__Data extract__:
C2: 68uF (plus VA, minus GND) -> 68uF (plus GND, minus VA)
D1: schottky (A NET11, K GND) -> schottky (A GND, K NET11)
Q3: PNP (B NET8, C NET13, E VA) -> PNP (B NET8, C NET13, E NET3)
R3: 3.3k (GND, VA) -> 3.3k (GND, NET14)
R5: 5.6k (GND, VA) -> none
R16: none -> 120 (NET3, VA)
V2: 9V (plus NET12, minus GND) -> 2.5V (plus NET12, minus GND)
* * *
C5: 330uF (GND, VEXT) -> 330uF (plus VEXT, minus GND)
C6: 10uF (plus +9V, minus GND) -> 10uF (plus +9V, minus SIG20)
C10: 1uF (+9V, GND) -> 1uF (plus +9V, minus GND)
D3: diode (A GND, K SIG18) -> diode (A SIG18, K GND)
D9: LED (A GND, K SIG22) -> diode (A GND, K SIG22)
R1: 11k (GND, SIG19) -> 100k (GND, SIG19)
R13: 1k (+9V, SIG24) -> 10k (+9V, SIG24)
--
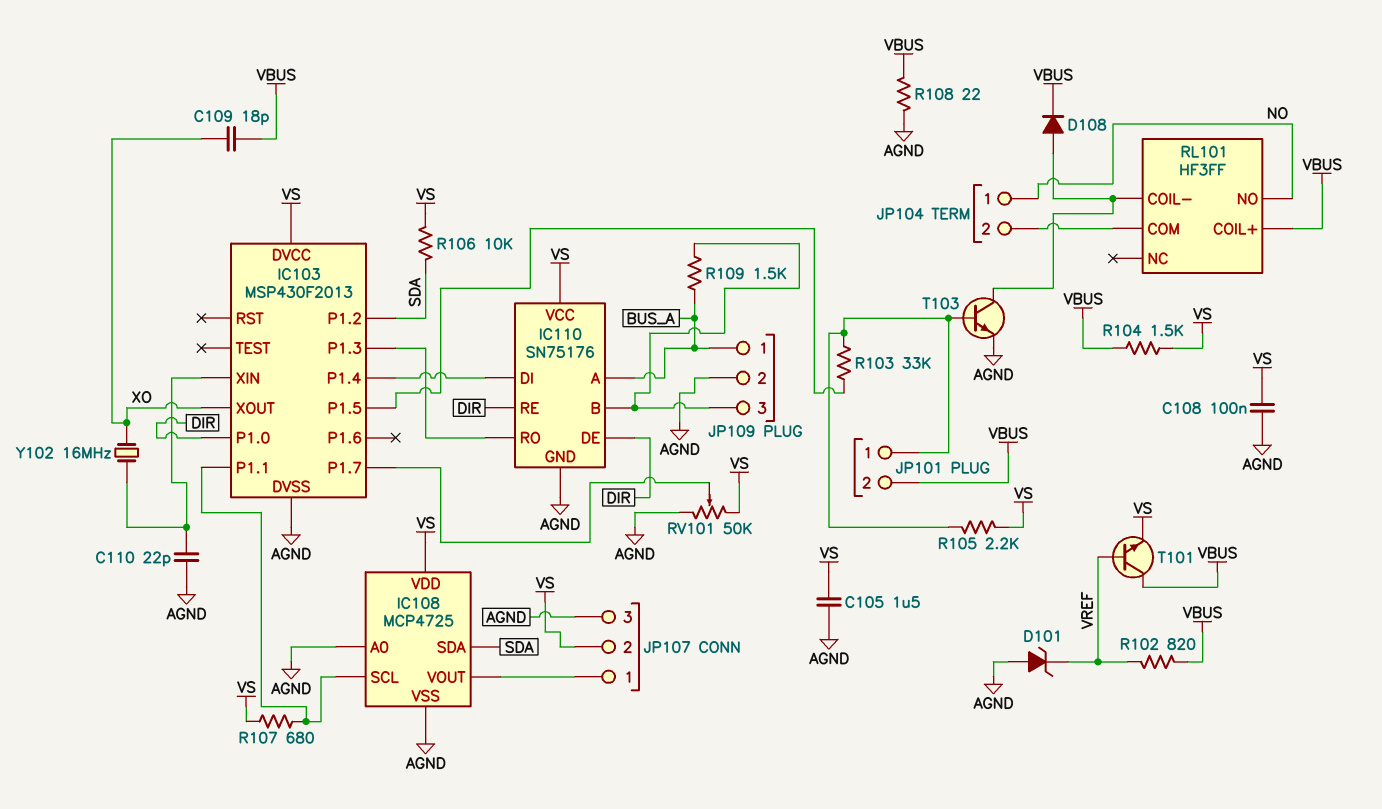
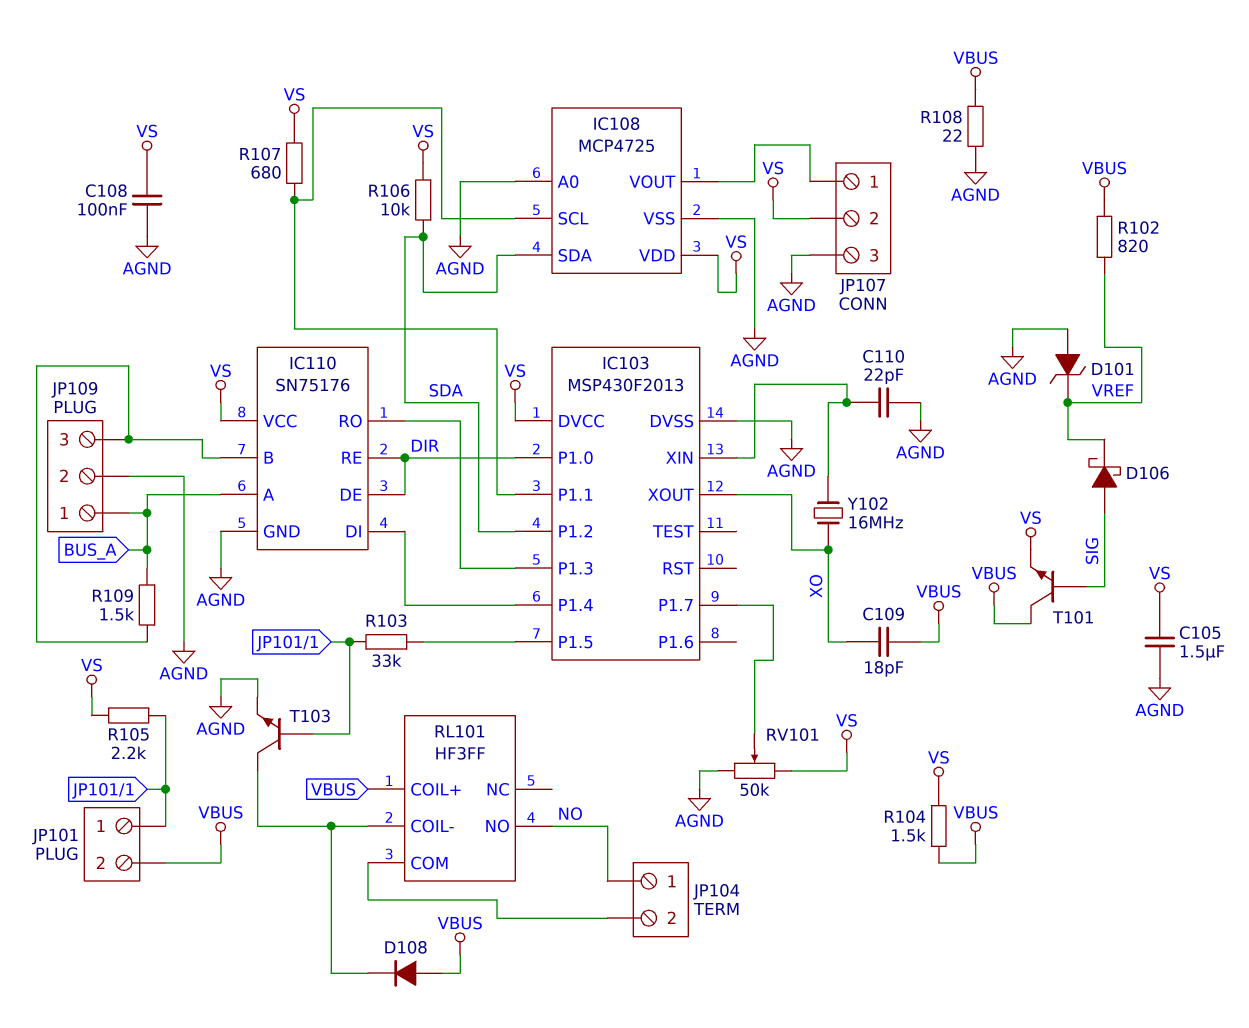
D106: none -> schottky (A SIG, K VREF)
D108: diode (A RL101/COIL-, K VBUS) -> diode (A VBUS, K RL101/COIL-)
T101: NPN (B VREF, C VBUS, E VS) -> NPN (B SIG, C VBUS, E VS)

__Task statement__: Reproduce each line of the material that mentions "VBUS".

__Response area__:
D108: diode (A RL101/COIL-, K VBUS) -> diode (A VBUS, K RL101/COIL-)
T101: NPN (B VREF, C VBUS, E VS) -> NPN (B SIG, C VBUS, E VS)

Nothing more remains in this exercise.